━━━ The data ━━━
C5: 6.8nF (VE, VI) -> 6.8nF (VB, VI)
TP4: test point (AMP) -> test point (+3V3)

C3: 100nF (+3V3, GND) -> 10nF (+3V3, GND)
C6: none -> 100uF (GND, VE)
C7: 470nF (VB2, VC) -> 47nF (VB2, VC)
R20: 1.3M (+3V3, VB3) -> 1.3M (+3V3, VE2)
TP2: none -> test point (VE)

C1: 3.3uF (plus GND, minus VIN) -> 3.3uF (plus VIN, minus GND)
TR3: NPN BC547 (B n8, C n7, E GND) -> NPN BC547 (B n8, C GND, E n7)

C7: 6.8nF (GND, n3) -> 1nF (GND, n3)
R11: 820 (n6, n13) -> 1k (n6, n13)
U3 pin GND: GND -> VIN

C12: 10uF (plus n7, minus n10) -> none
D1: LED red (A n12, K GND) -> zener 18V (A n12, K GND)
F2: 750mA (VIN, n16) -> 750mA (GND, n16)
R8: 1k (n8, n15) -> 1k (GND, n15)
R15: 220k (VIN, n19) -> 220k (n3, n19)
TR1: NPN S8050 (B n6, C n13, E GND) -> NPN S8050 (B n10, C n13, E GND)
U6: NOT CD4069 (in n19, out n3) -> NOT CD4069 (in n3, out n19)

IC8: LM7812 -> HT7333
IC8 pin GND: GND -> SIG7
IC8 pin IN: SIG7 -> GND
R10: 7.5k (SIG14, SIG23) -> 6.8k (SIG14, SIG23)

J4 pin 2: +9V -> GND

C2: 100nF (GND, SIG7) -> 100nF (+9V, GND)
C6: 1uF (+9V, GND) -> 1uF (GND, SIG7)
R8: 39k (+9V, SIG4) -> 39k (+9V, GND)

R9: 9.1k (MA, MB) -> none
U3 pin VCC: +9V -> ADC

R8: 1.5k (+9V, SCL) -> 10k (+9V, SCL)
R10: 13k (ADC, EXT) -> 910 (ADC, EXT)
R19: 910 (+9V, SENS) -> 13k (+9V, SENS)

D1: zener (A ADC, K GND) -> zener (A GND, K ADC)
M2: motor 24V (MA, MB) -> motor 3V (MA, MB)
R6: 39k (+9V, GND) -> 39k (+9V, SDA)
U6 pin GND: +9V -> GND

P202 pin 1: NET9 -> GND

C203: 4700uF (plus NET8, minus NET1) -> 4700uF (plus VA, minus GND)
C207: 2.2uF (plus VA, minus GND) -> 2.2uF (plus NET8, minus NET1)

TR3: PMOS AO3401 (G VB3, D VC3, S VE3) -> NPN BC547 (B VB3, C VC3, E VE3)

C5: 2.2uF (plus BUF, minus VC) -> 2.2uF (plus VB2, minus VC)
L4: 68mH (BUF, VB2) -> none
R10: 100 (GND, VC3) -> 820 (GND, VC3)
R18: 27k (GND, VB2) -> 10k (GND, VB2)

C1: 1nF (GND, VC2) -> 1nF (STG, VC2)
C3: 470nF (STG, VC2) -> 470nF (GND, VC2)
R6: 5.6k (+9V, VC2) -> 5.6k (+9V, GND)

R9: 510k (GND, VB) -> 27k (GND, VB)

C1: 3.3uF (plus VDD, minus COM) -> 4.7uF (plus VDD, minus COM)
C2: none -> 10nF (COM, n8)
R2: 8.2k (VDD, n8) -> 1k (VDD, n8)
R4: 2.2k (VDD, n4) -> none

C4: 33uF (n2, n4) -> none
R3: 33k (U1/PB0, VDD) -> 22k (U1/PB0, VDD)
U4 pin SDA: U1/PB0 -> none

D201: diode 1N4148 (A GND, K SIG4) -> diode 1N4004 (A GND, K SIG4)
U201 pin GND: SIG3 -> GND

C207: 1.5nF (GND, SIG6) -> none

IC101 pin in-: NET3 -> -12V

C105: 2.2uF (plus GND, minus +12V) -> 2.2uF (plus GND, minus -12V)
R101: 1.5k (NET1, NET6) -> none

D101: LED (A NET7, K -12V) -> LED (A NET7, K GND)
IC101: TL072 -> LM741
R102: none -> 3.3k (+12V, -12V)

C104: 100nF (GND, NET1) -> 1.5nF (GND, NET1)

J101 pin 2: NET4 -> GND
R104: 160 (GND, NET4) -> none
━━━
=== Work request ===
Start at the first line of the entries above. Set down each line exactly through the one with "IC8 pin IN: SIG7 -> GND", and stop there.

=== Answer area ===
C5: 6.8nF (VE, VI) -> 6.8nF (VB, VI)
TP4: test point (AMP) -> test point (+3V3)

C3: 100nF (+3V3, GND) -> 10nF (+3V3, GND)
C6: none -> 100uF (GND, VE)
C7: 470nF (VB2, VC) -> 47nF (VB2, VC)
R20: 1.3M (+3V3, VB3) -> 1.3M (+3V3, VE2)
TP2: none -> test point (VE)

C1: 3.3uF (plus GND, minus VIN) -> 3.3uF (plus VIN, minus GND)
TR3: NPN BC547 (B n8, C n7, E GND) -> NPN BC547 (B n8, C GND, E n7)

C7: 6.8nF (GND, n3) -> 1nF (GND, n3)
R11: 820 (n6, n13) -> 1k (n6, n13)
U3 pin GND: GND -> VIN

C12: 10uF (plus n7, minus n10) -> none
D1: LED red (A n12, K GND) -> zener 18V (A n12, K GND)
F2: 750mA (VIN, n16) -> 750mA (GND, n16)
R8: 1k (n8, n15) -> 1k (GND, n15)
R15: 220k (VIN, n19) -> 220k (n3, n19)
TR1: NPN S8050 (B n6, C n13, E GND) -> NPN S8050 (B n10, C n13, E GND)
U6: NOT CD4069 (in n19, out n3) -> NOT CD4069 (in n3, out n19)

IC8: LM7812 -> HT7333
IC8 pin GND: GND -> SIG7
IC8 pin IN: SIG7 -> GND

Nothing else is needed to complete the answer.